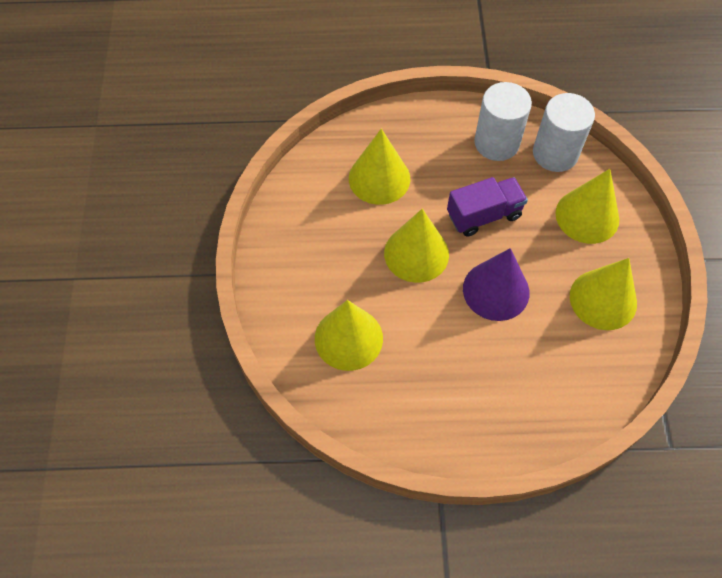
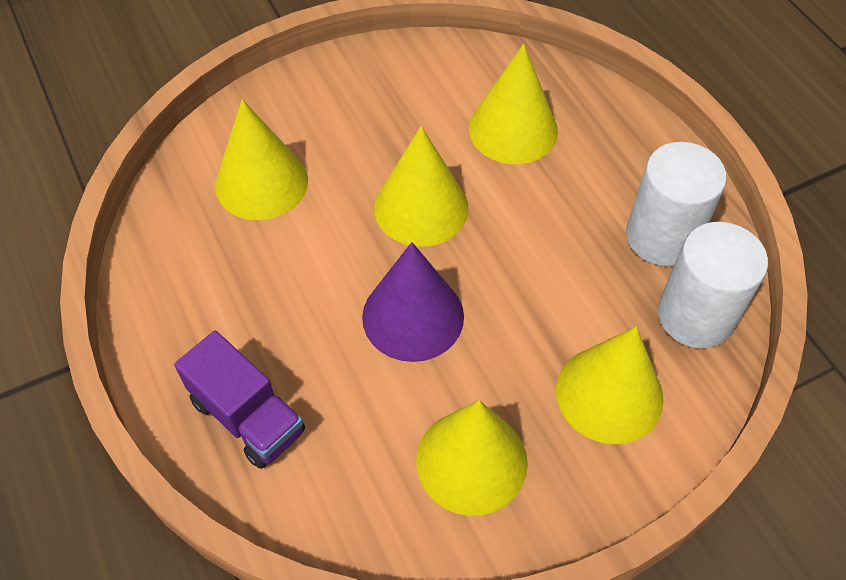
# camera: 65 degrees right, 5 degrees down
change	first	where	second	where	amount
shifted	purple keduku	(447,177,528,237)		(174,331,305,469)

* * *

# What is required
Set down the material exactly, every line of it, except for the pictures.

# Written response
# camera: 65 degrees right, 5 degrees down
change	first	where	second	where	amount
shifted	purple keduku	(447,177,528,237)		(174,331,305,469)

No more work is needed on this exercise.